**MATERIAL TO PROCESS**
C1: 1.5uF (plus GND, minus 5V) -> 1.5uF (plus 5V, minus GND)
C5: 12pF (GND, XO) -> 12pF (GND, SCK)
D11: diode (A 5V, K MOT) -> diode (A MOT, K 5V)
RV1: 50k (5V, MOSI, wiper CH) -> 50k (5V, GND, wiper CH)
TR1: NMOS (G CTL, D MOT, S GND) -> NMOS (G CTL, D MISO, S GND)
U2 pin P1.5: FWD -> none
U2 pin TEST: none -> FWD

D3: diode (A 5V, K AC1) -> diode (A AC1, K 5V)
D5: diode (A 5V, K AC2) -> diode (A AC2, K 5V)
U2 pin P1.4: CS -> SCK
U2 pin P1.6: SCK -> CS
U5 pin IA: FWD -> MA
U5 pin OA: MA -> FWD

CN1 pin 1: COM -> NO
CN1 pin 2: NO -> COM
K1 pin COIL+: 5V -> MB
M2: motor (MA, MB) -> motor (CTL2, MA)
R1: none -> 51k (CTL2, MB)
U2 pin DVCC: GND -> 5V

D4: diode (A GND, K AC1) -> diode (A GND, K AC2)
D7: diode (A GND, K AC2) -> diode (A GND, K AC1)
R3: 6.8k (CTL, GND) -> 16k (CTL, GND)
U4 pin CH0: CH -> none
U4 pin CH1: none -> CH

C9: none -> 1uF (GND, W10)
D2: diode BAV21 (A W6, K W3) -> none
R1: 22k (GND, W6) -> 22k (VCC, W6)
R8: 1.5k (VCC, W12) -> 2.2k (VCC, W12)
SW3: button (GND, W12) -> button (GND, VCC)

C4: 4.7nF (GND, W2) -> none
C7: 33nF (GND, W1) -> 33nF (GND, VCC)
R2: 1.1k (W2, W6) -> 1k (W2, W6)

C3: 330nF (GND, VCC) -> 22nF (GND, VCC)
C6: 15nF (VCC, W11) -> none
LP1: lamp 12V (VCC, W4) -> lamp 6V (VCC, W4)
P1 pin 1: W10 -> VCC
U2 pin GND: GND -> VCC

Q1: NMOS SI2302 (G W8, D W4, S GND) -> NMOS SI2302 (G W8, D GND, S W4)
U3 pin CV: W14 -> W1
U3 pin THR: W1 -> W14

**WHAT YOU WILL DO**
Write out the listing's lines exactly, from its first line through the line that contains "C4: 4.7nF (GND, W2) -> none", and stop there.

**ANSWER SECTION**
C1: 1.5uF (plus GND, minus 5V) -> 1.5uF (plus 5V, minus GND)
C5: 12pF (GND, XO) -> 12pF (GND, SCK)
D11: diode (A 5V, K MOT) -> diode (A MOT, K 5V)
RV1: 50k (5V, MOSI, wiper CH) -> 50k (5V, GND, wiper CH)
TR1: NMOS (G CTL, D MOT, S GND) -> NMOS (G CTL, D MISO, S GND)
U2 pin P1.5: FWD -> none
U2 pin TEST: none -> FWD

D3: diode (A 5V, K AC1) -> diode (A AC1, K 5V)
D5: diode (A 5V, K AC2) -> diode (A AC2, K 5V)
U2 pin P1.4: CS -> SCK
U2 pin P1.6: SCK -> CS
U5 pin IA: FWD -> MA
U5 pin OA: MA -> FWD

CN1 pin 1: COM -> NO
CN1 pin 2: NO -> COM
K1 pin COIL+: 5V -> MB
M2: motor (MA, MB) -> motor (CTL2, MA)
R1: none -> 51k (CTL2, MB)
U2 pin DVCC: GND -> 5V

D4: diode (A GND, K AC1) -> diode (A GND, K AC2)
D7: diode (A GND, K AC2) -> diode (A GND, K AC1)
R3: 6.8k (CTL, GND) -> 16k (CTL, GND)
U4 pin CH0: CH -> none
U4 pin CH1: none -> CH

C9: none -> 1uF (GND, W10)
D2: diode BAV21 (A W6, K W3) -> none
R1: 22k (GND, W6) -> 22k (VCC, W6)
R8: 1.5k (VCC, W12) -> 2.2k (VCC, W12)
SW3: button (GND, W12) -> button (GND, VCC)

C4: 4.7nF (GND, W2) -> none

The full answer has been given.